If a line of the records contains the string "none", copy it out.

** The records follows **

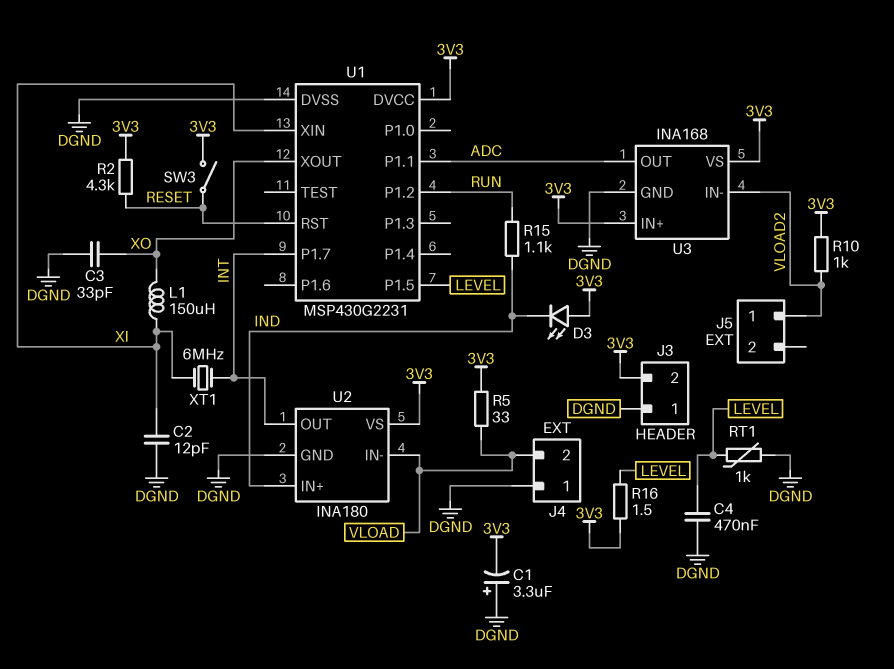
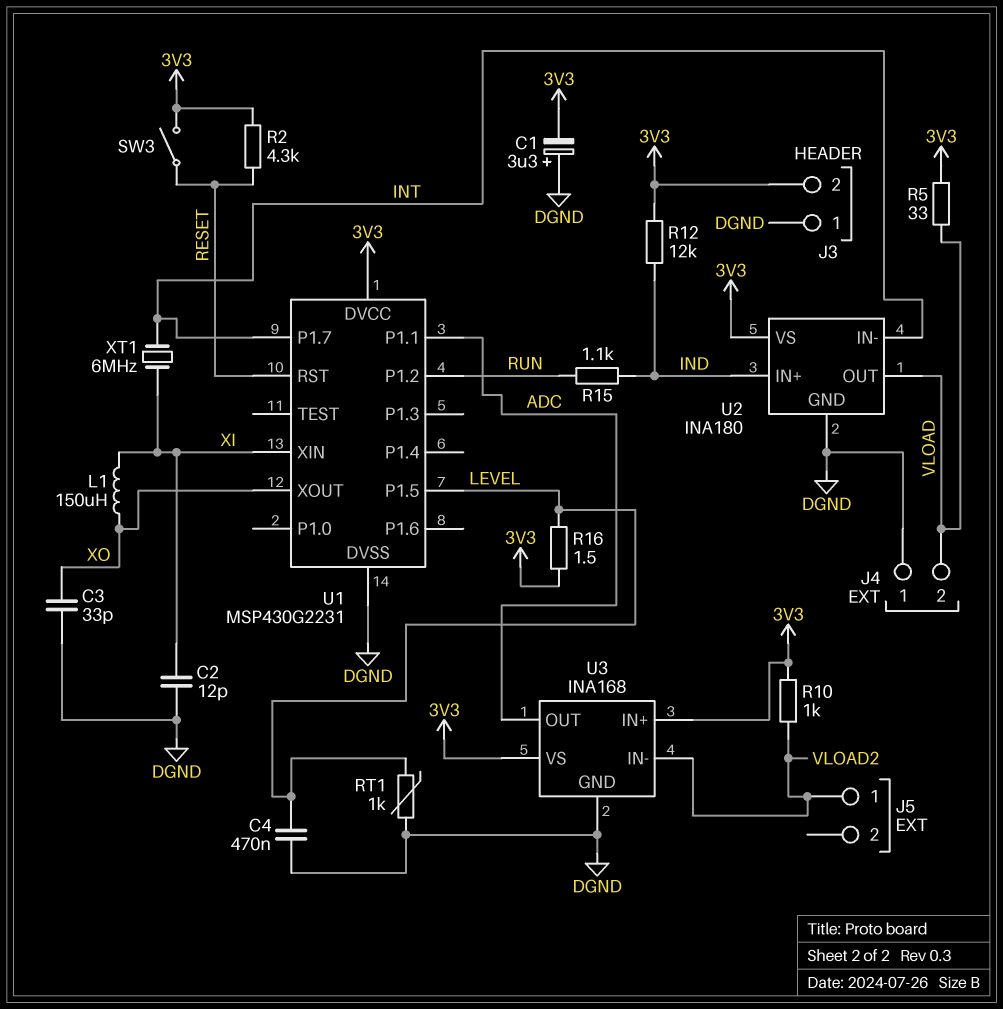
D3: LED (A 3V3, K IND) -> none
R12: none -> 12k (3V3, IND)
U2 pin IN-: VLOAD -> INT
U2 pin OUT: INT -> VLOAD

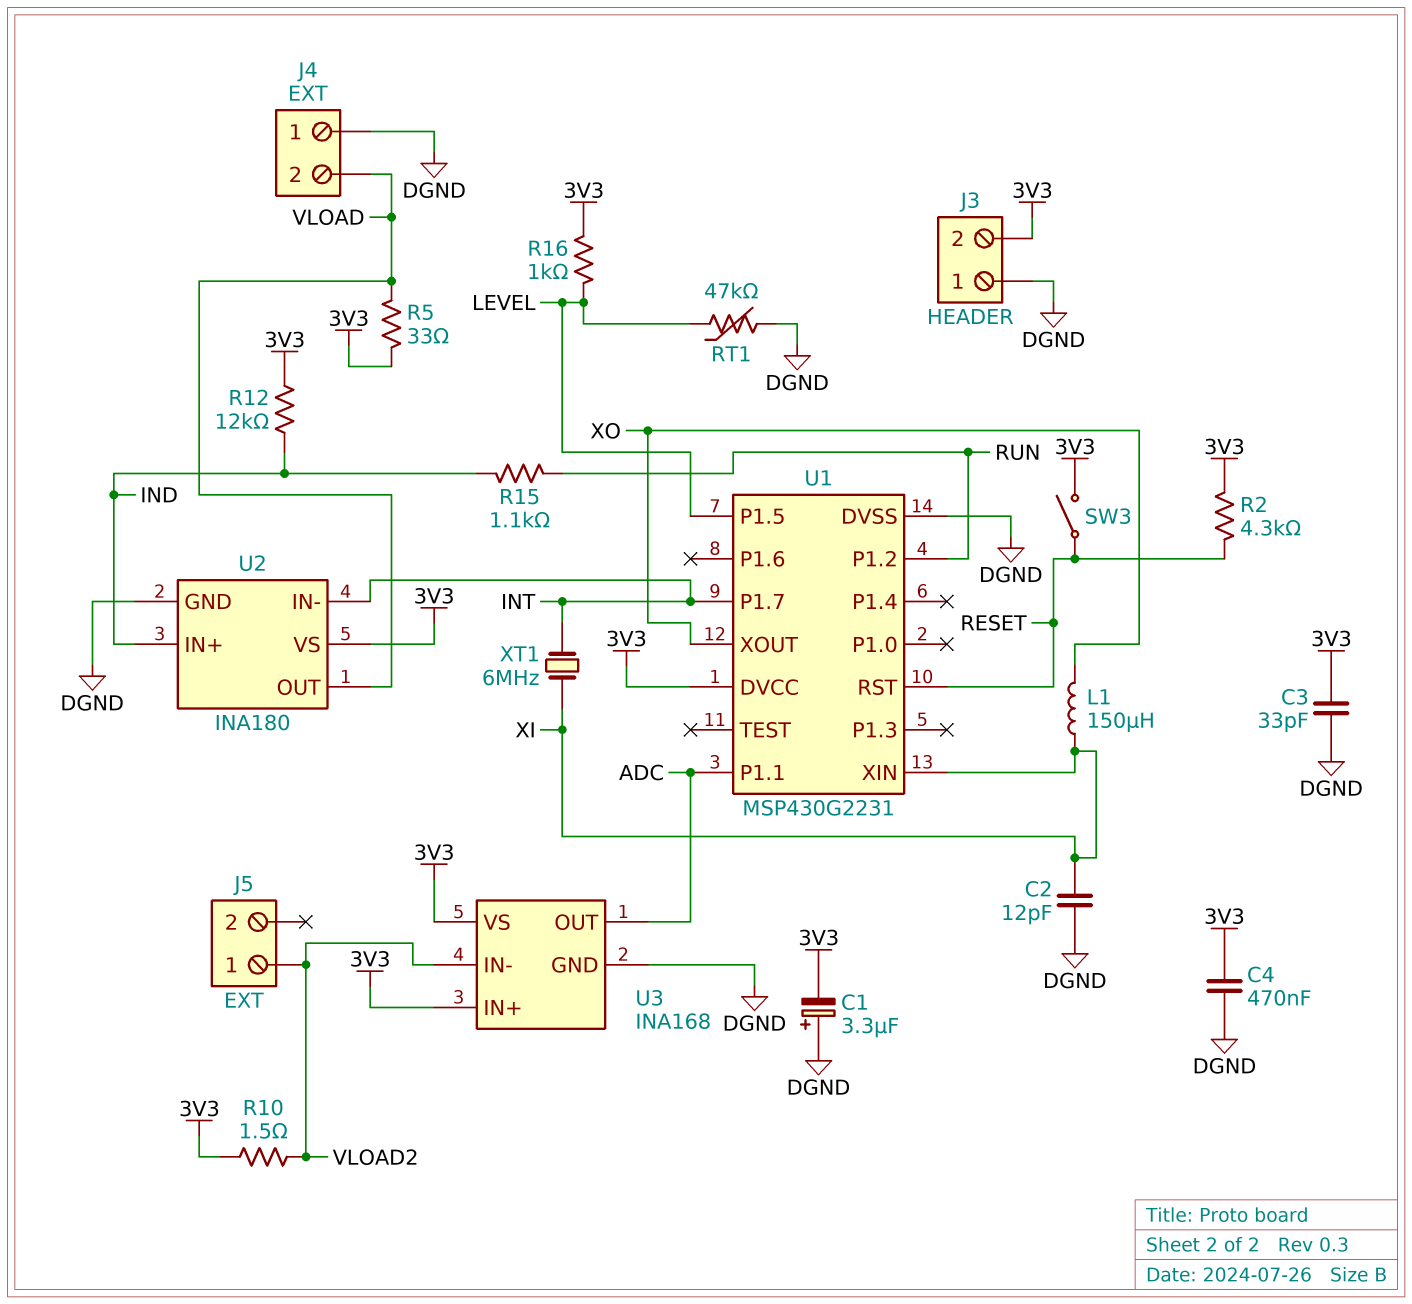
C3: 33pF (DGND, XO) -> 33pF (3V3, DGND)
C4: 470nF (DGND, LEVEL) -> 470nF (3V3, DGND)
R10: 1k (3V3, VLOAD2) -> 1.5 (3V3, VLOAD2)
R16: 1.5 (3V3, LEVEL) -> 1k (3V3, LEVEL)
RT1: 1k (DGND, LEVEL) -> 47k (DGND, LEVEL)

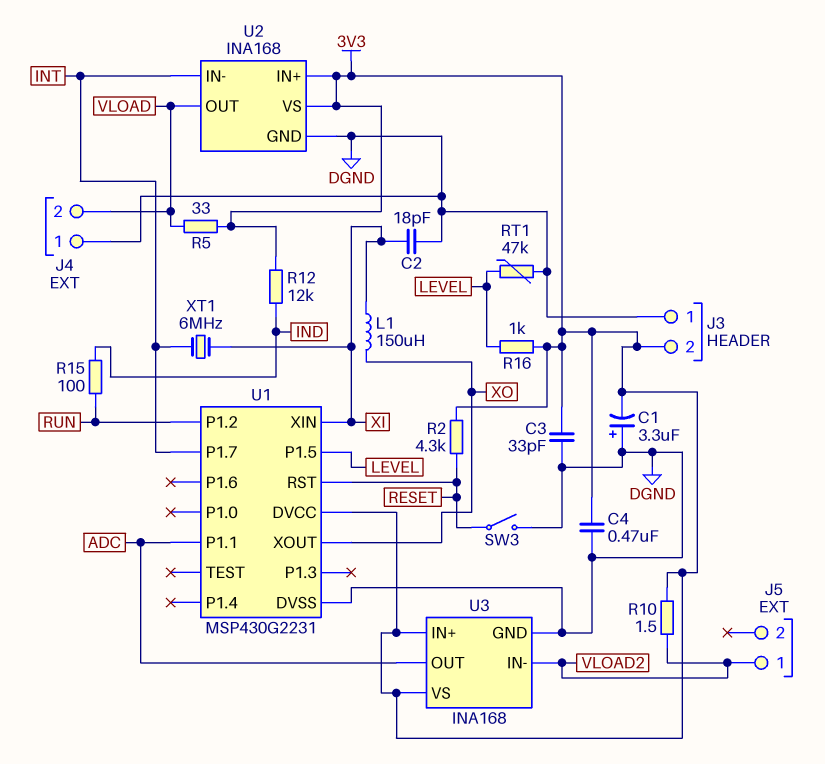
C2: 12pF (DGND, XI) -> 18pF (DGND, XI)
R15: 1.1k (IND, RUN) -> 100 (IND, RUN)
SW3: switch (3V3, RESET) -> switch (DGND, RESET)
U2: INA180 -> INA168
U2 pin IN+: IND -> 3V3

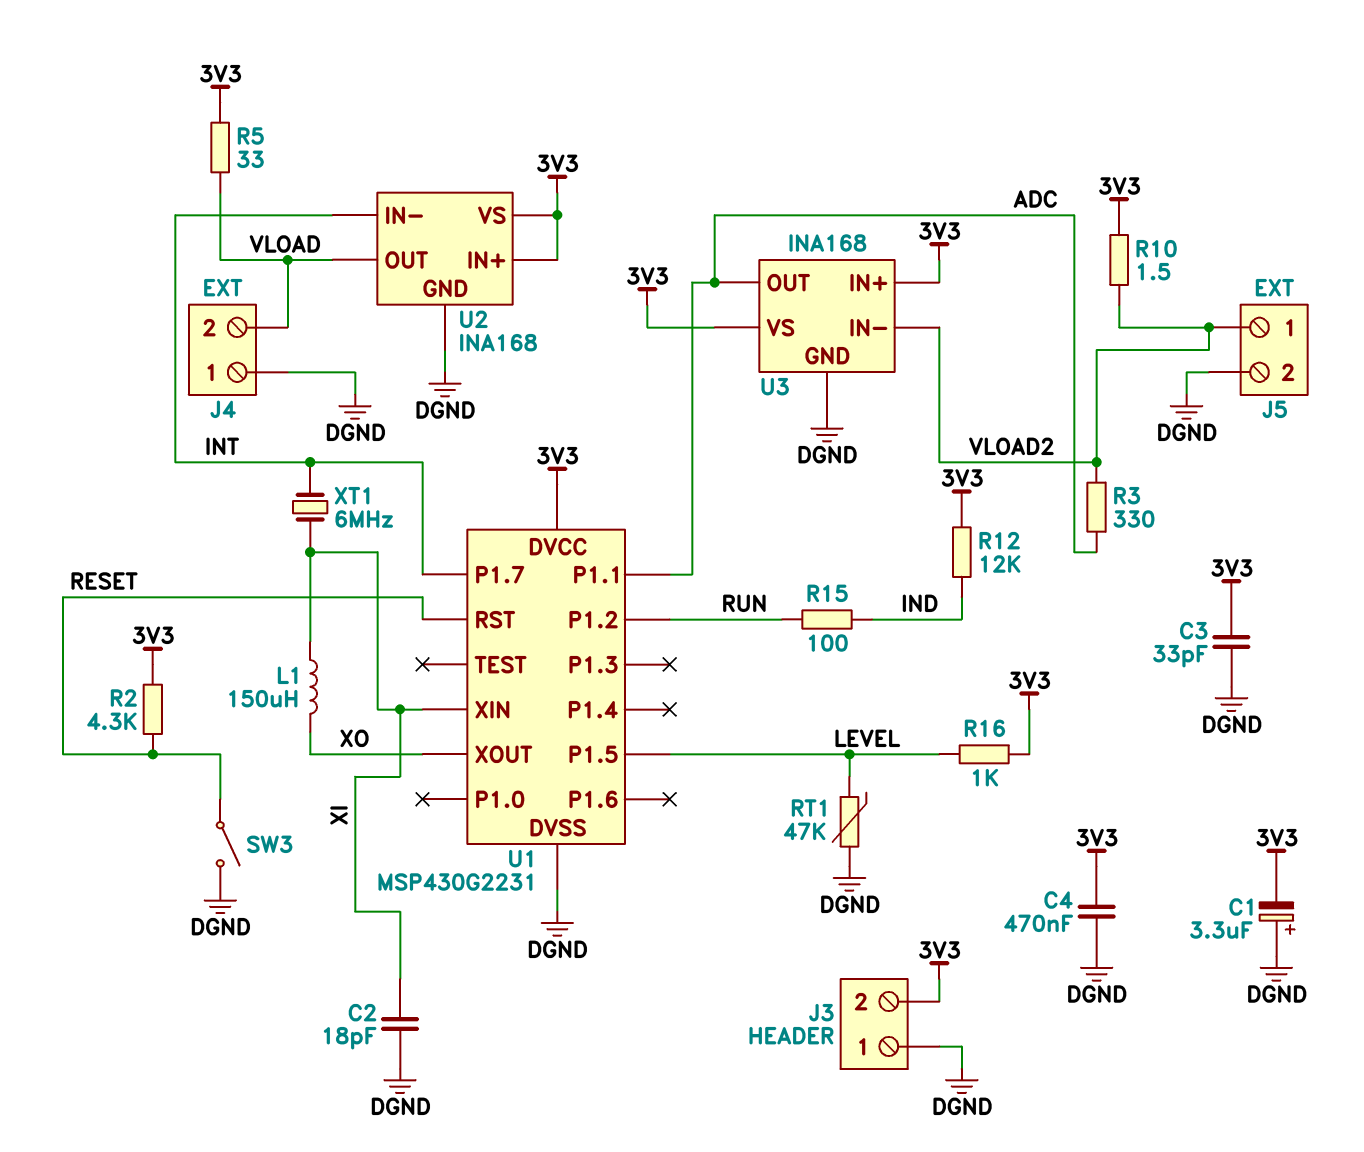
J5 pin 2: none -> DGND
R3: none -> 330 (ADC, VLOAD2)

** End of The records **

▶ [Exercise solution]:
D3: LED (A 3V3, K IND) -> none
R12: none -> 12k (3V3, IND)
J5 pin 2: none -> DGND
R3: none -> 330 (ADC, VLOAD2)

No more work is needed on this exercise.